> What you should do
Scan the entries below for the word "DGND". Copy out every line in which it occurs.
*** Exercise input Section Begins ***
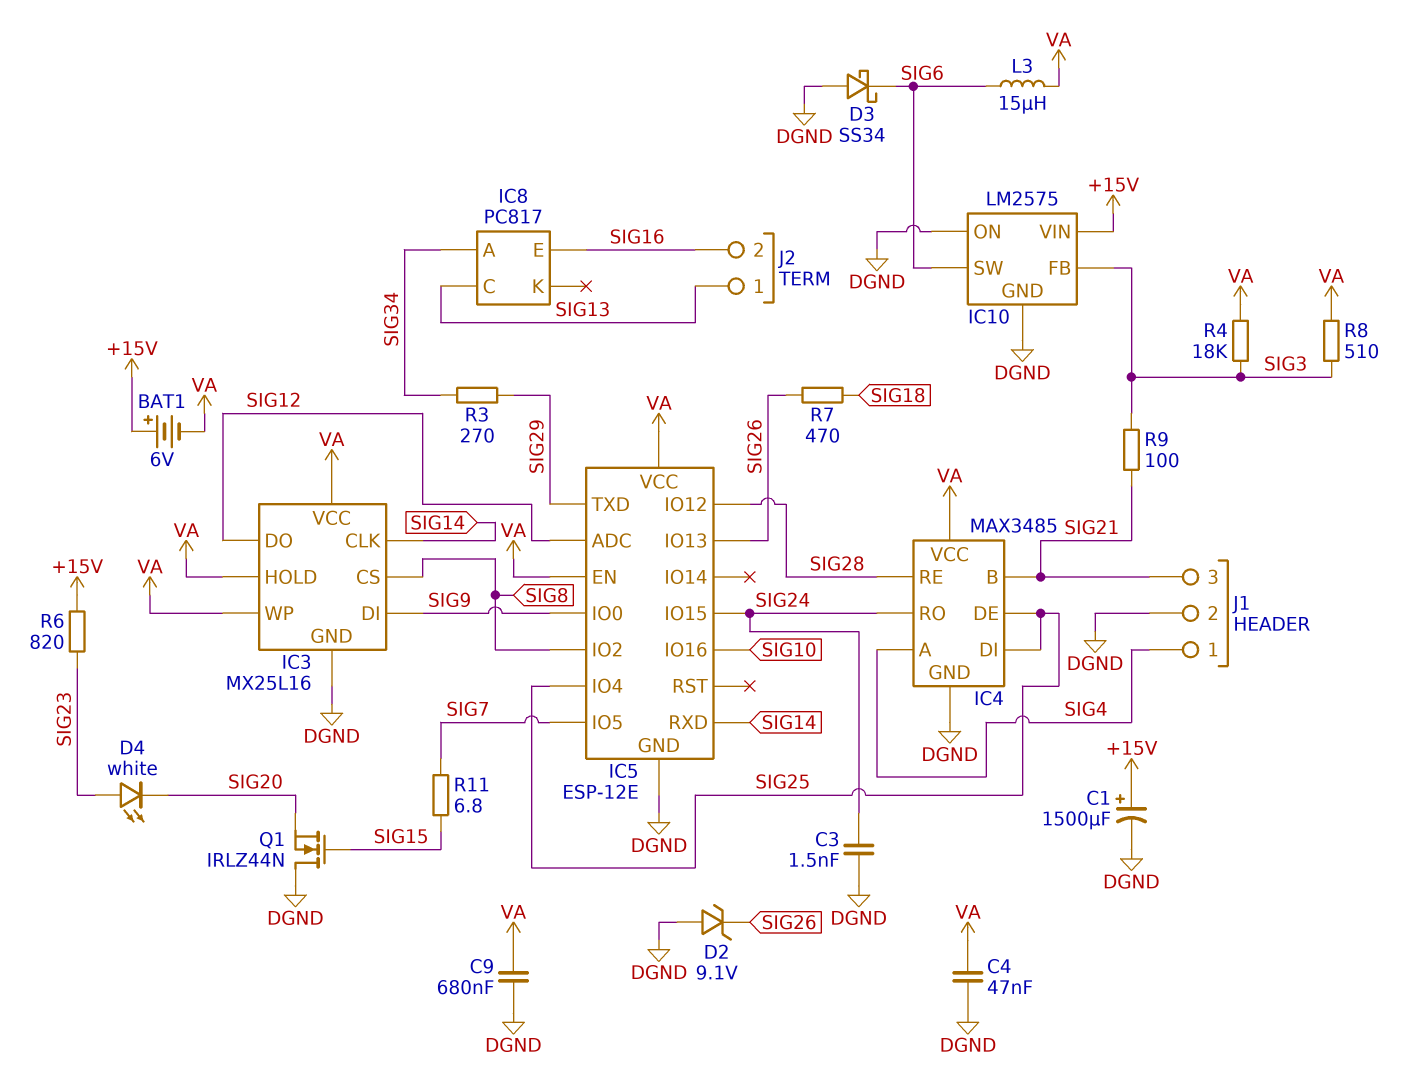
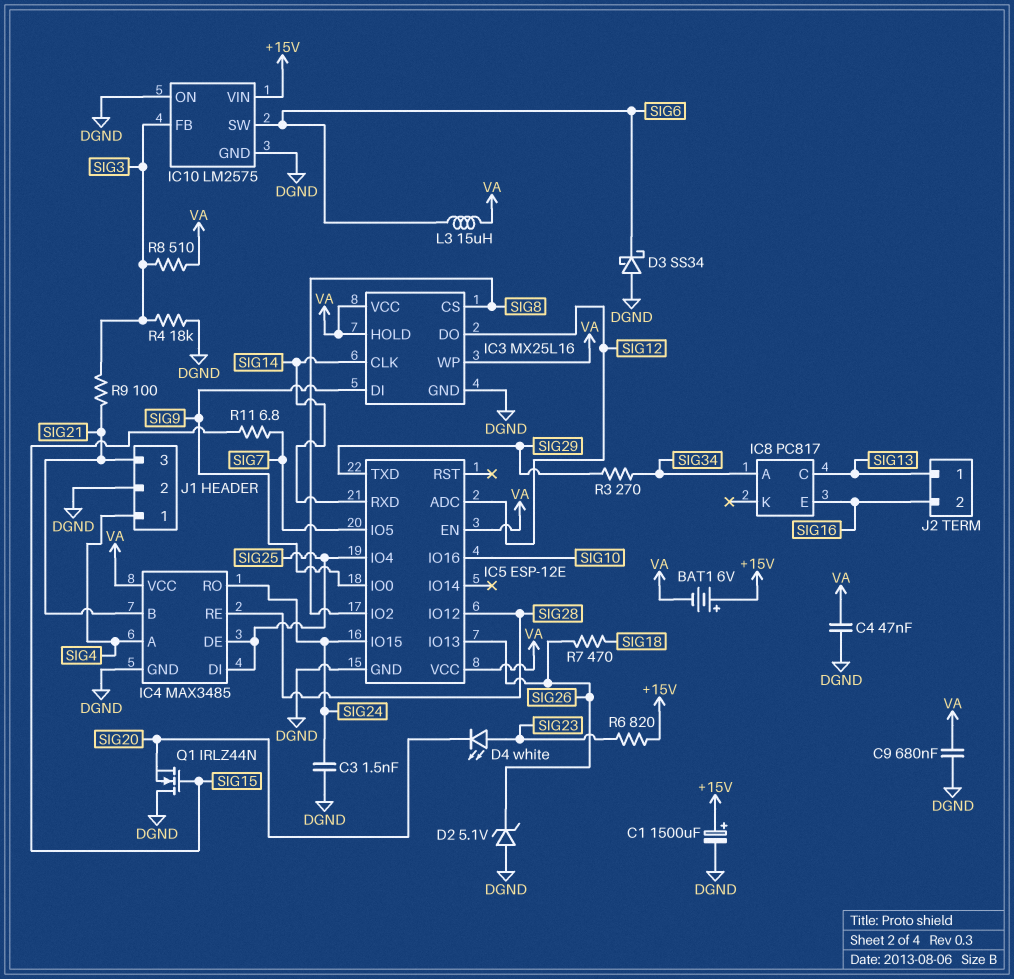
D2: zener 9.1V (A DGND, K SIG26) -> zener 5.1V (A DGND, K SIG26)
R4: 18k (SIG3, VA) -> 18k (DGND, SIG3)

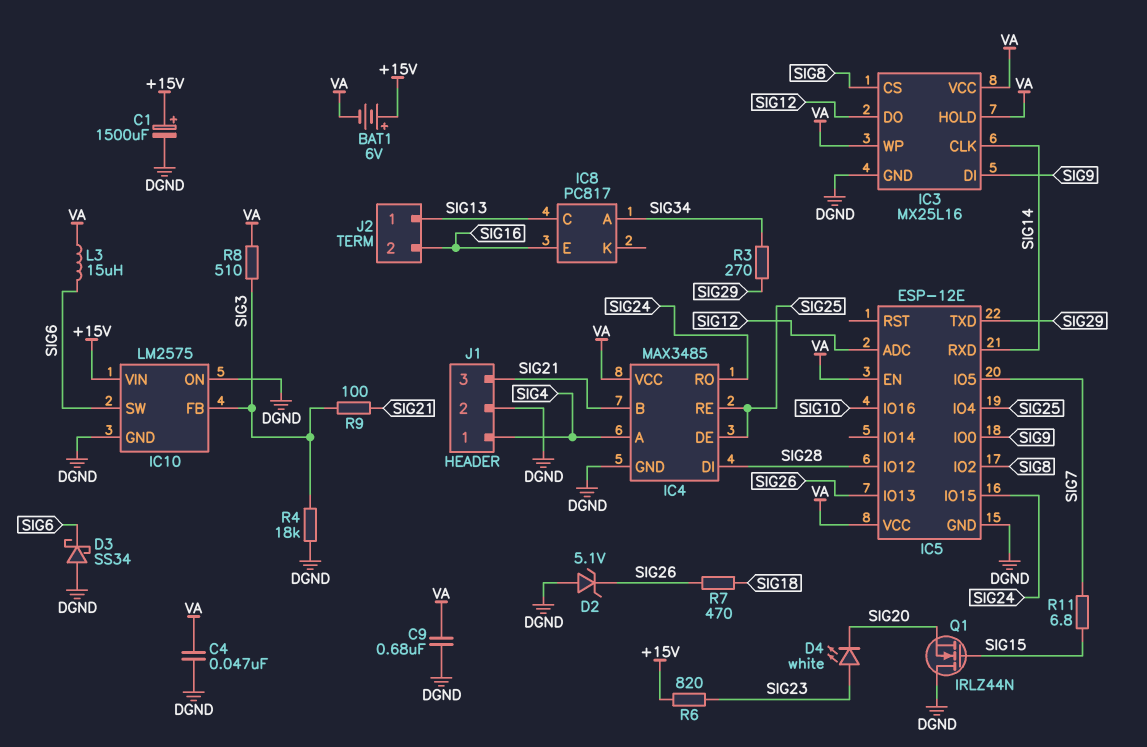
C3: 1.5nF (DGND, SIG24) -> none
IC4 pin DI: SIG25 -> SIG28
IC4 pin RE: SIG28 -> SIG25

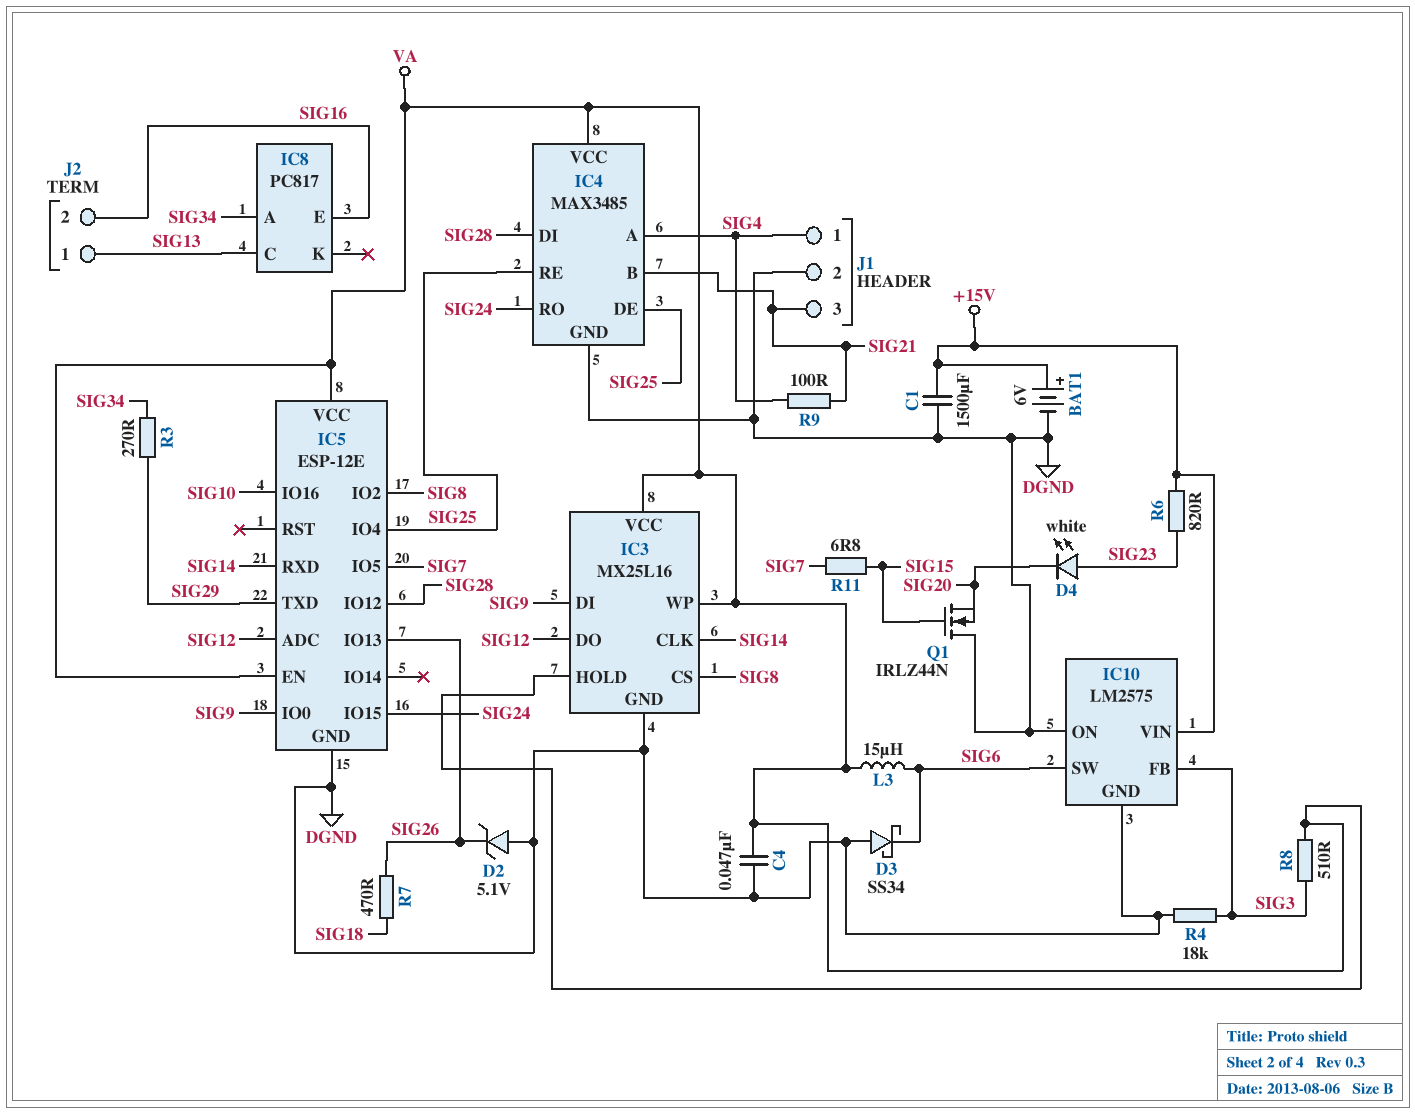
BAT1: 6V (plus +15V, minus VA) -> 6V (plus +15V, minus DGND)
C1: 1500uF (plus +15V, minus DGND) -> 1500uF (+15V, DGND)
C9: 680nF (DGND, VA) -> none
R9: 100 (SIG3, SIG21) -> 100 (SIG4, SIG21)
*** Exercise input Section Ends ***
> Exercise response
D2: zener 9.1V (A DGND, K SIG26) -> zener 5.1V (A DGND, K SIG26)
R4: 18k (SIG3, VA) -> 18k (DGND, SIG3)
C3: 1.5nF (DGND, SIG24) -> none
BAT1: 6V (plus +15V, minus VA) -> 6V (plus +15V, minus DGND)
C1: 1500uF (plus +15V, minus DGND) -> 1500uF (+15V, DGND)
C9: 680nF (DGND, VA) -> none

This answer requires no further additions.